─── PROVIDED MATERIAL ───
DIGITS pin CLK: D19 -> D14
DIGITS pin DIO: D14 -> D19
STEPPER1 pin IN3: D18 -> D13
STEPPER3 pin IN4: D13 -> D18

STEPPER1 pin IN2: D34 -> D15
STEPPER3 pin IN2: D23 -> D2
───
─── PROVIDED MATERIAL ───
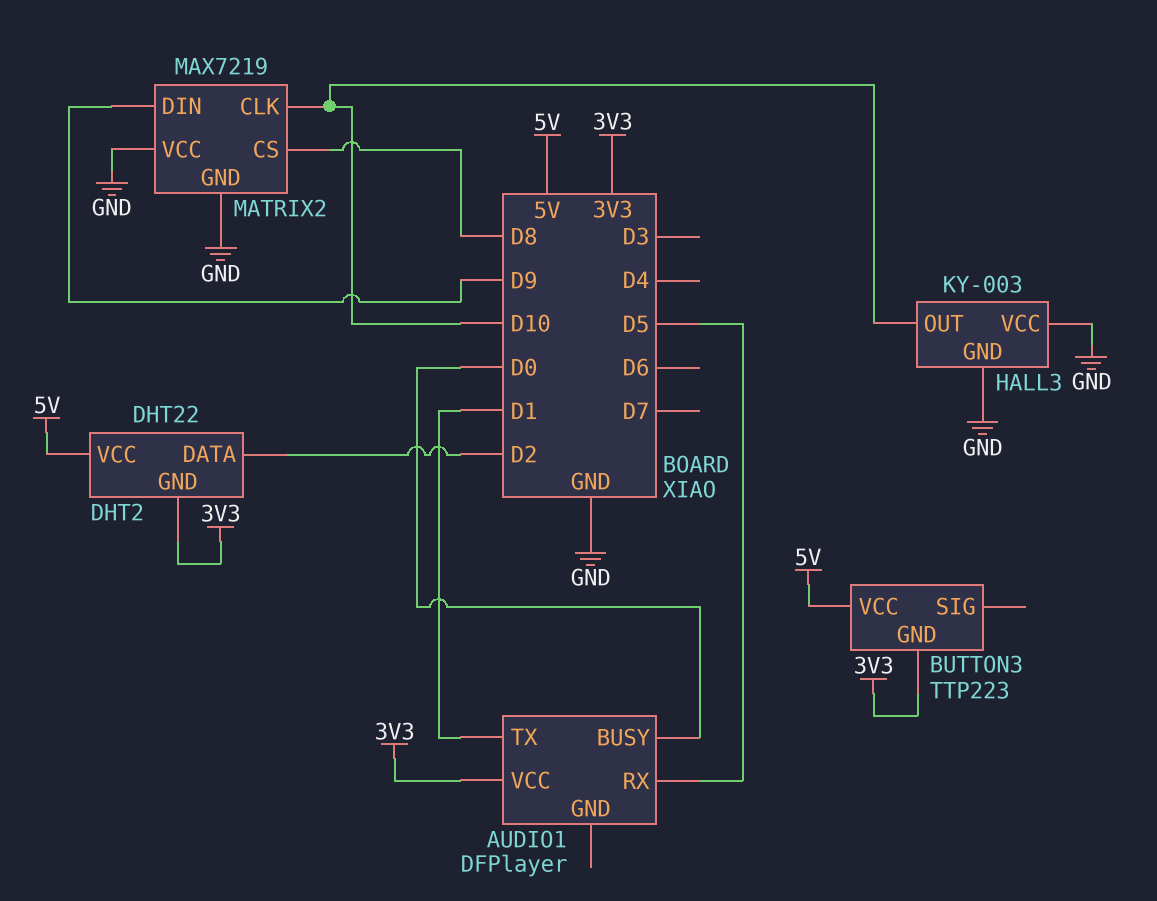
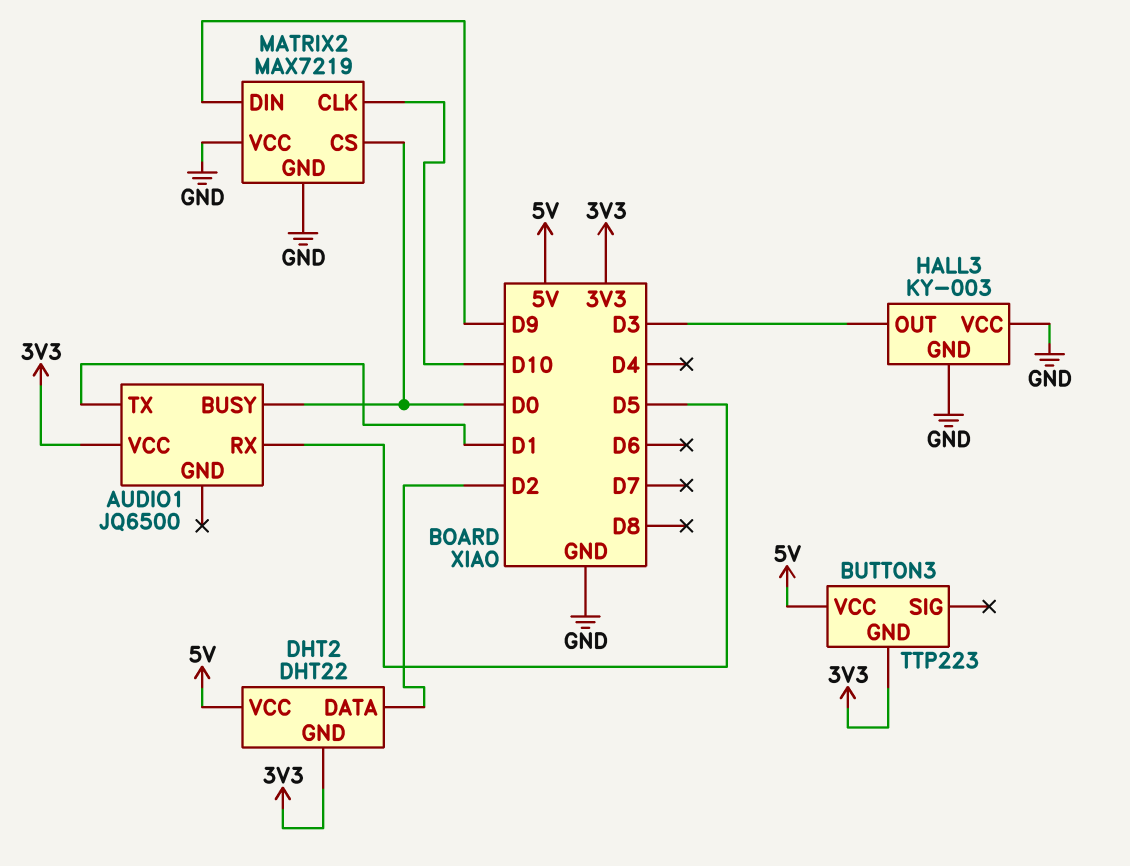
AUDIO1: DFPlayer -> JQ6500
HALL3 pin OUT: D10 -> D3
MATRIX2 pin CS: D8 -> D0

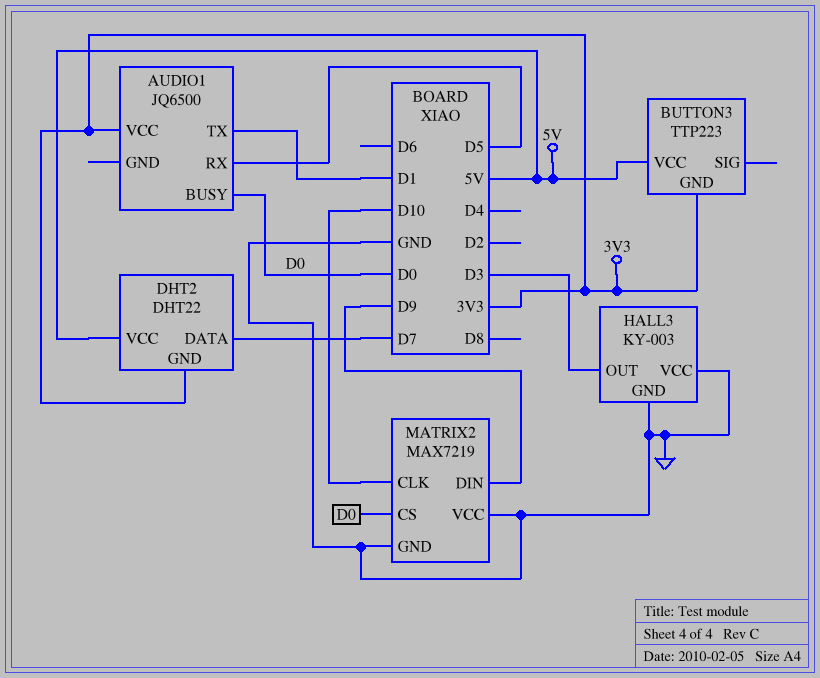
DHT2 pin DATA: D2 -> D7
───
* [PROBLEM DETAILS]
Filter the entries above down to the lines that contain "DIGITS".

* [EXERCISE RESPONSE]
DIGITS pin CLK: D19 -> D14
DIGITS pin DIO: D14 -> D19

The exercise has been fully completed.